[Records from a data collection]
↓↓↓

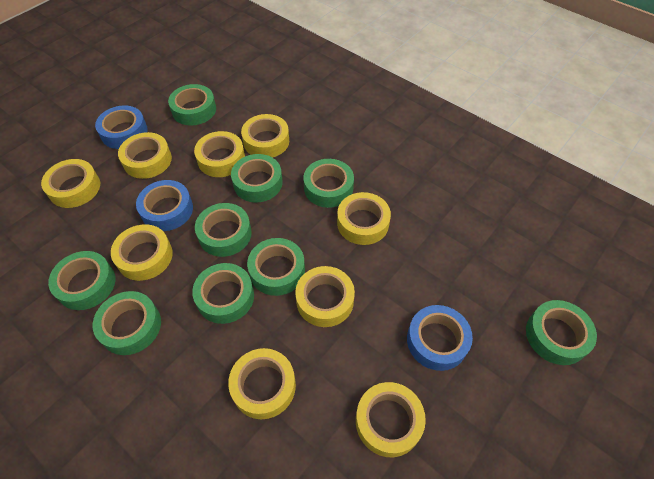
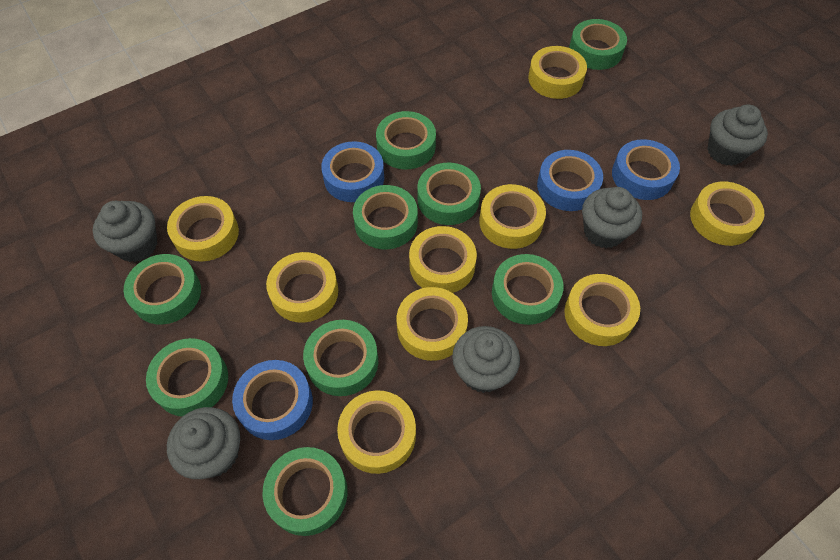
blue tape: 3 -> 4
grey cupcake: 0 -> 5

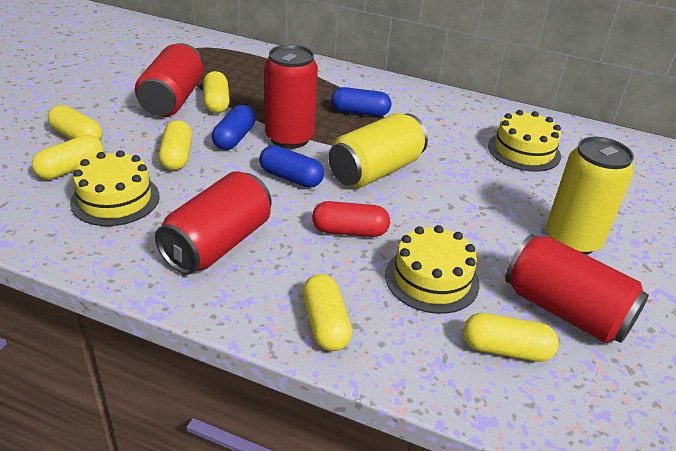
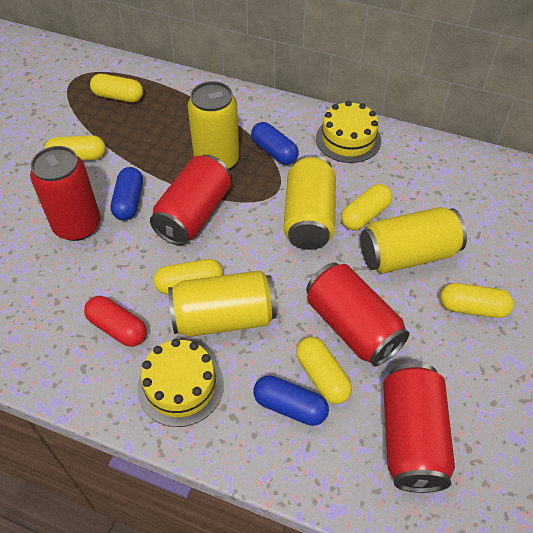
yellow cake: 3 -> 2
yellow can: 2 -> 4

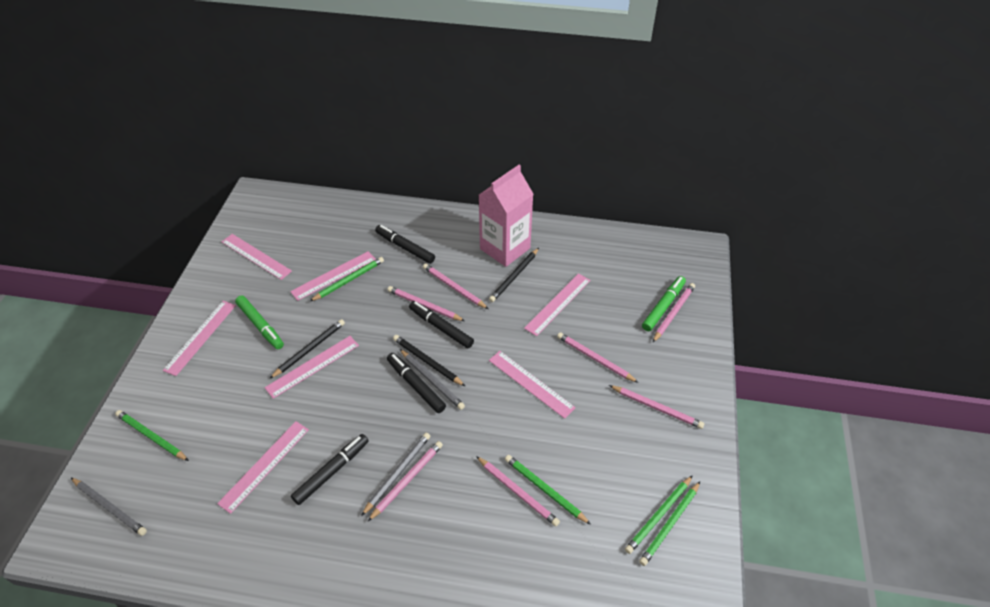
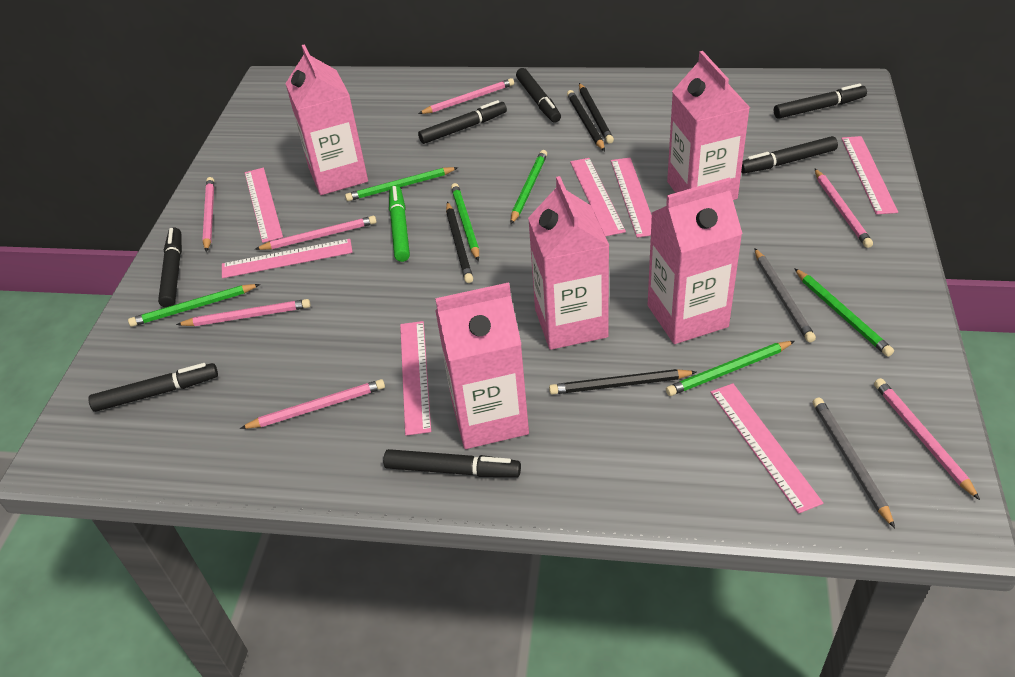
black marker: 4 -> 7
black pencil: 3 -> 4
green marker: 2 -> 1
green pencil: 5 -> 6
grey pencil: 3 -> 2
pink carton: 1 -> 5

↑↑↑

Please output all of the entries exactly as they appear, with no pictures.

Task answer:
blue tape: 3 -> 4
grey cupcake: 0 -> 5

yellow cake: 3 -> 2
yellow can: 2 -> 4

black marker: 4 -> 7
black pencil: 3 -> 4
green marker: 2 -> 1
green pencil: 5 -> 6
grey pencil: 3 -> 2
pink carton: 1 -> 5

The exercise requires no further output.